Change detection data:
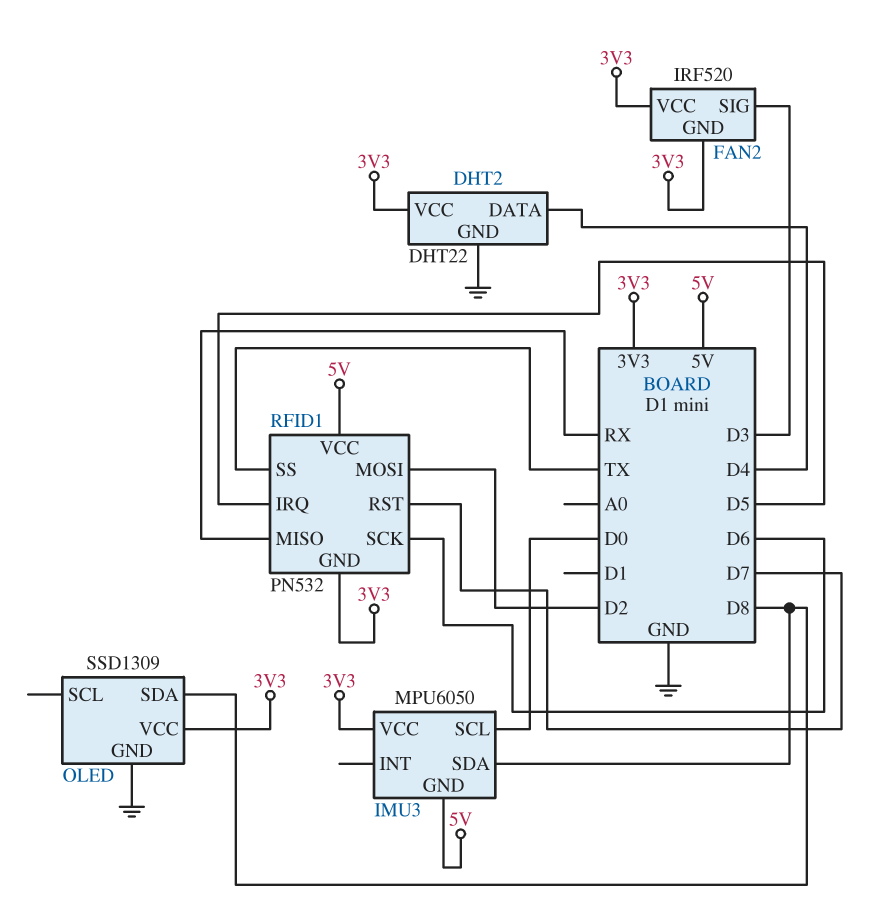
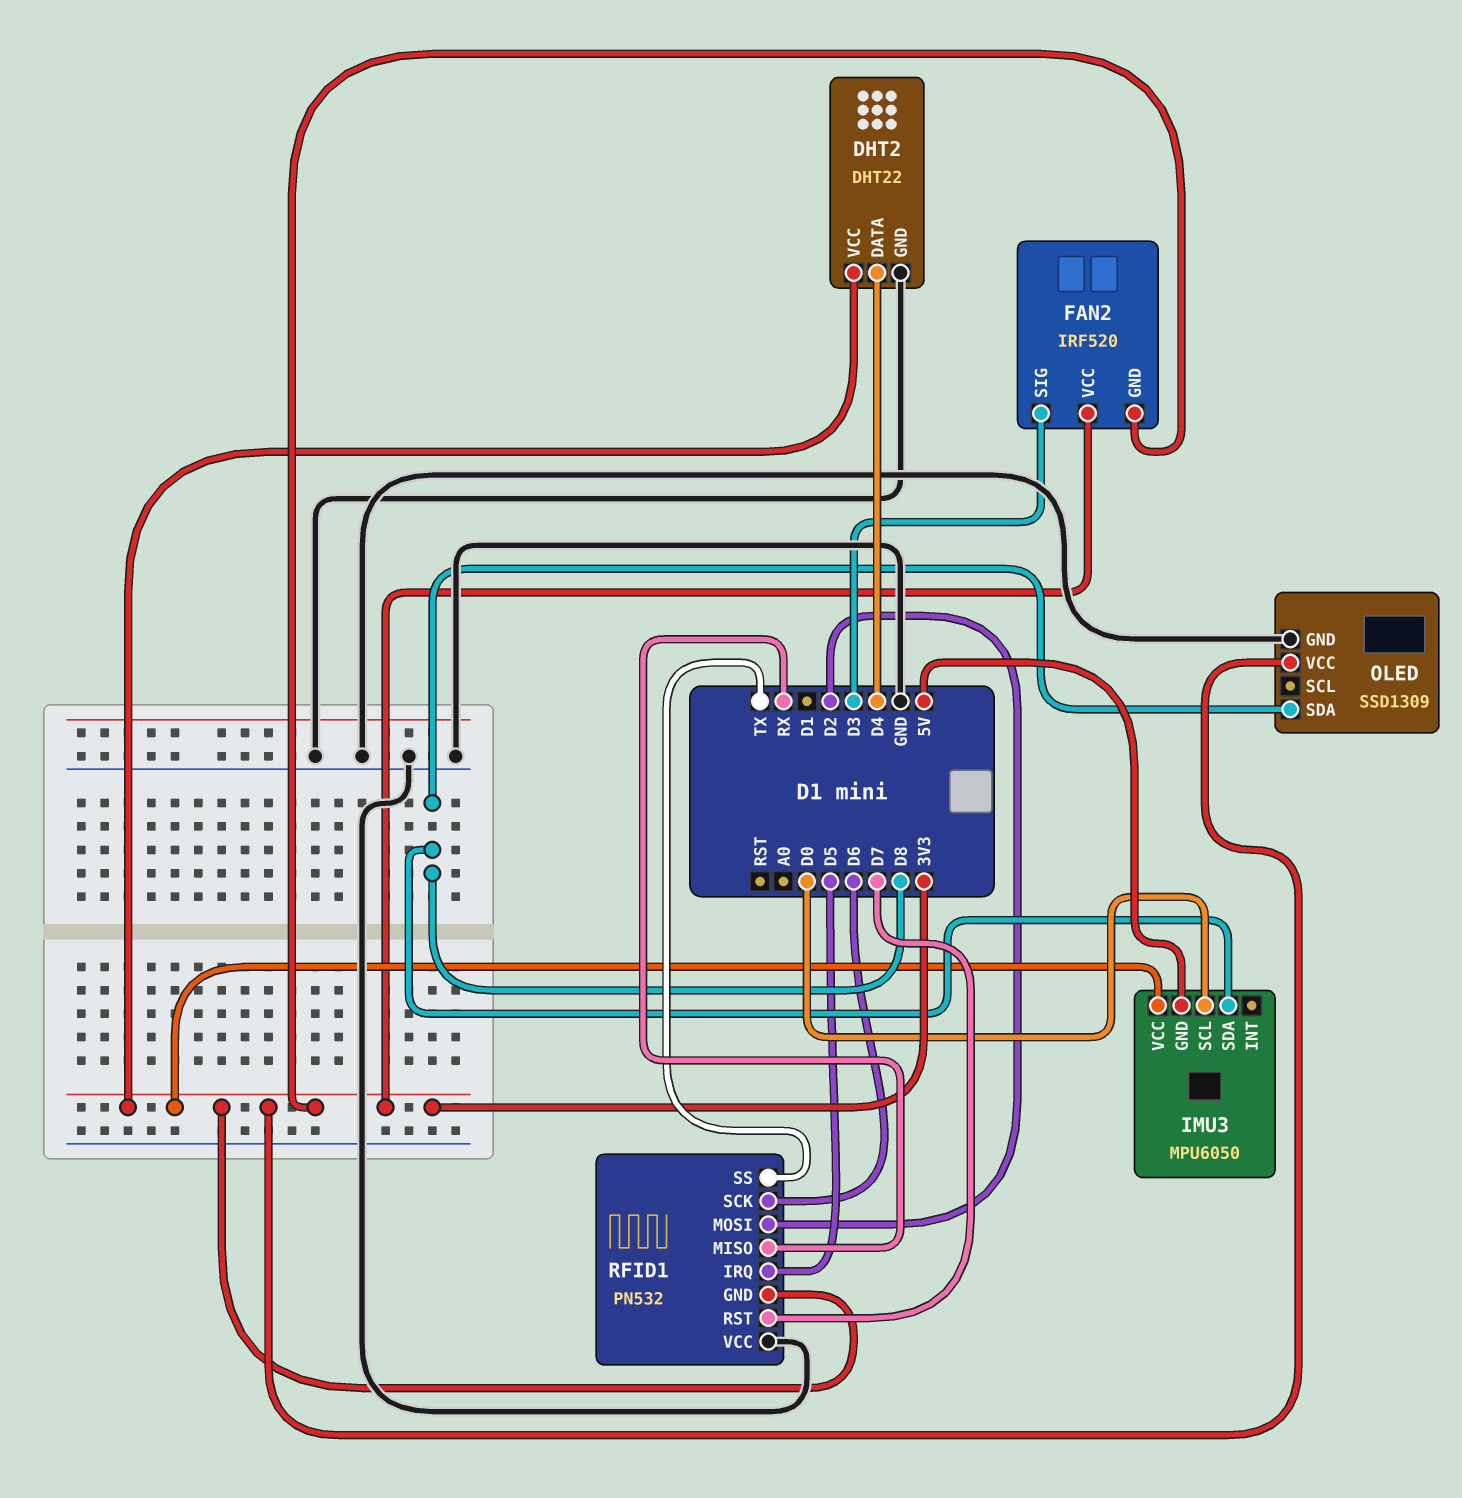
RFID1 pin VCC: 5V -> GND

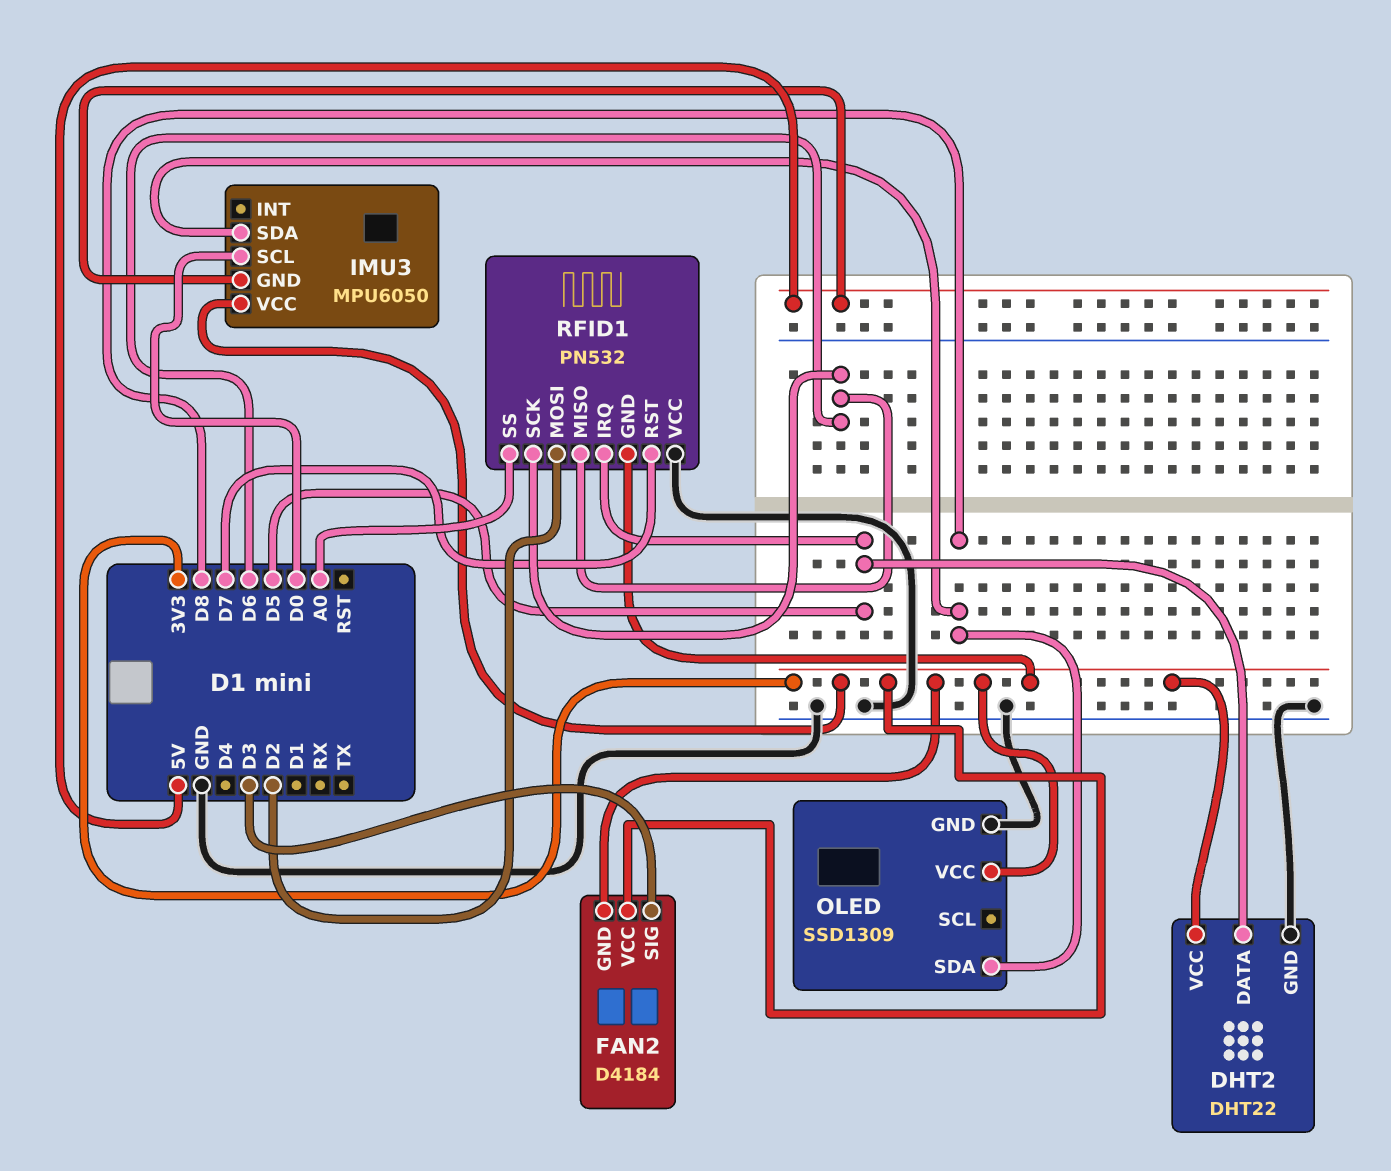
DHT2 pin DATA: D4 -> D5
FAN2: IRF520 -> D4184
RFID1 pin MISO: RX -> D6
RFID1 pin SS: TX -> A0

...

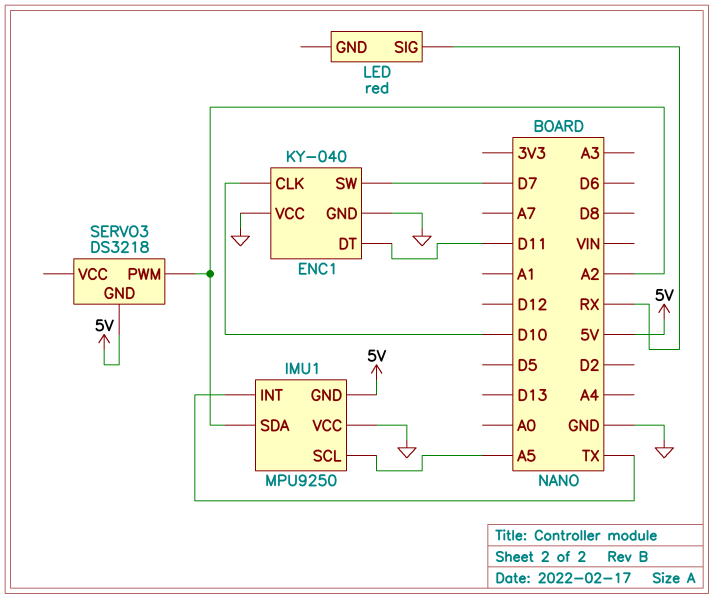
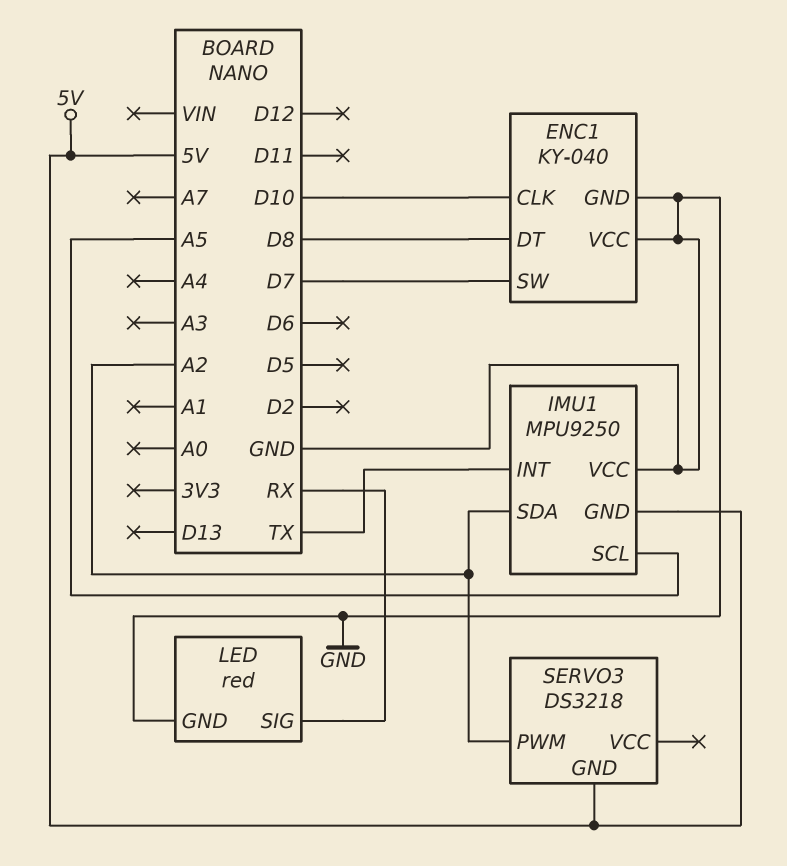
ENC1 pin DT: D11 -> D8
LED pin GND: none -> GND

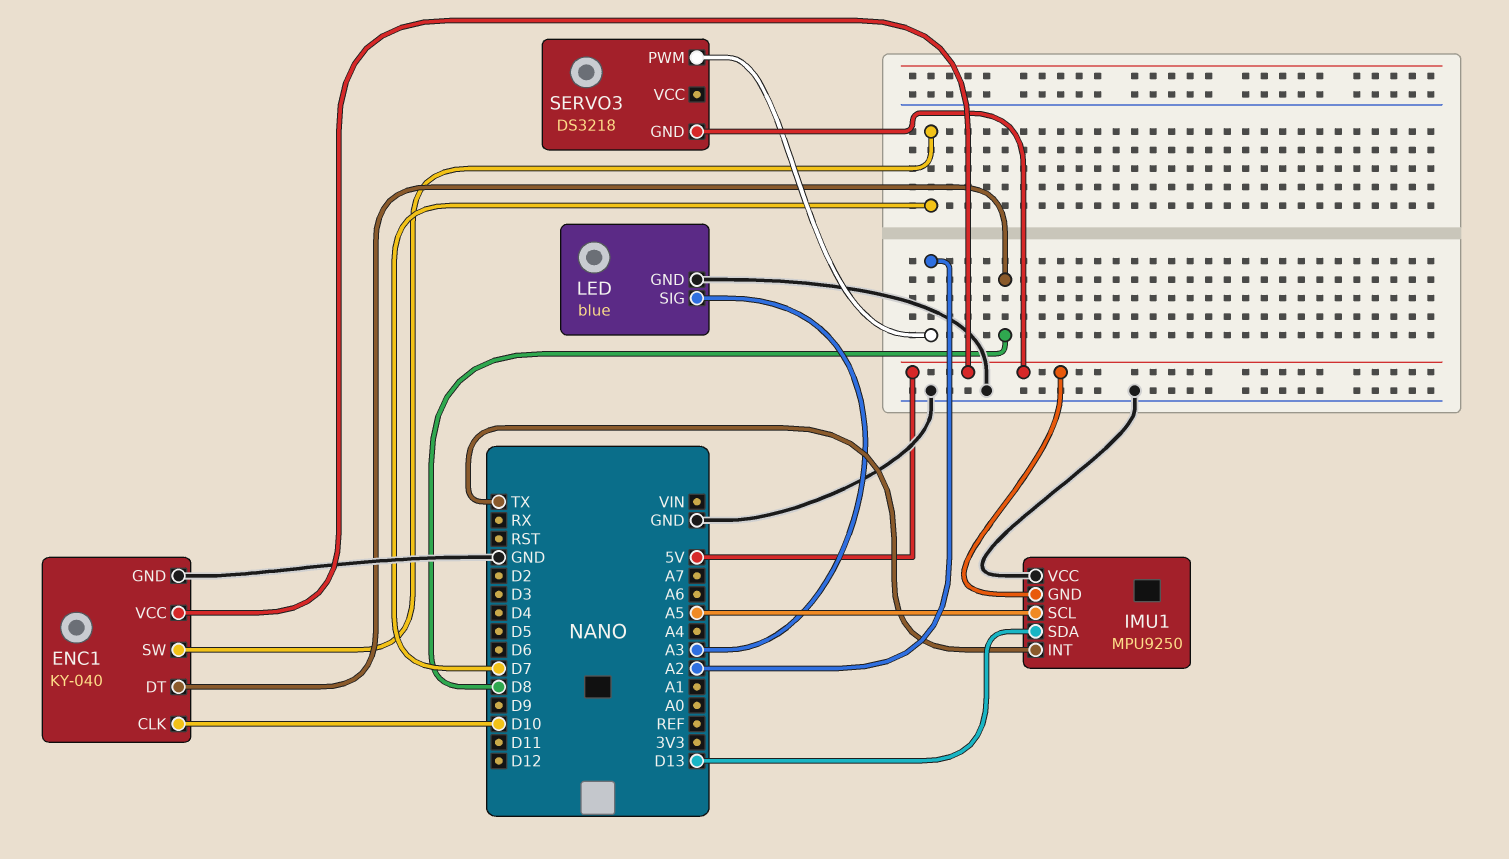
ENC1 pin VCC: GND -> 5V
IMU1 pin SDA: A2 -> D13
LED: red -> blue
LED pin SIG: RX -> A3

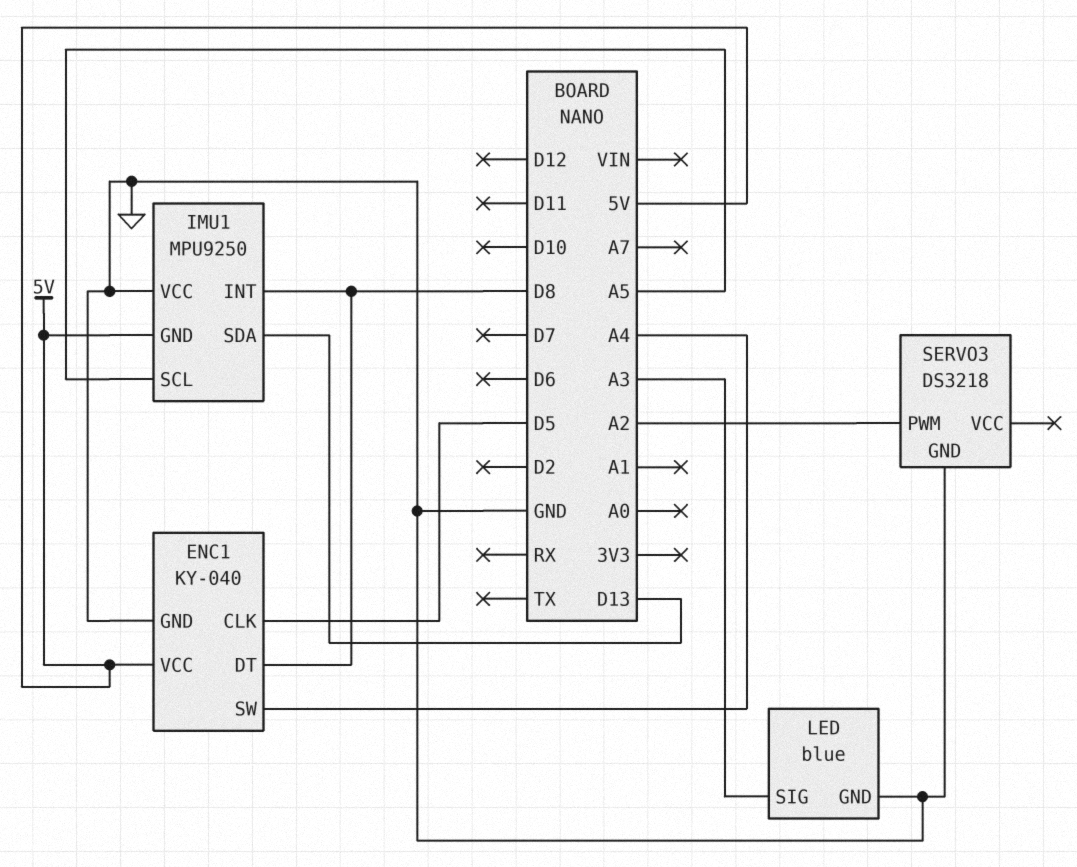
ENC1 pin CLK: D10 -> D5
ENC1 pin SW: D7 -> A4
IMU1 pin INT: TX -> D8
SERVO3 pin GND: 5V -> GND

The problem: Word for word, repeat the lines above from the one with "RFID1 pin VCC: 5V -> GND" through the one with "RFID1 pin SS: TX -> A0", and nothing beyond them. Omit the pictures.

Response below:
RFID1 pin VCC: 5V -> GND

DHT2 pin DATA: D4 -> D5
FAN2: IRF520 -> D4184
RFID1 pin MISO: RX -> D6
RFID1 pin SS: TX -> A0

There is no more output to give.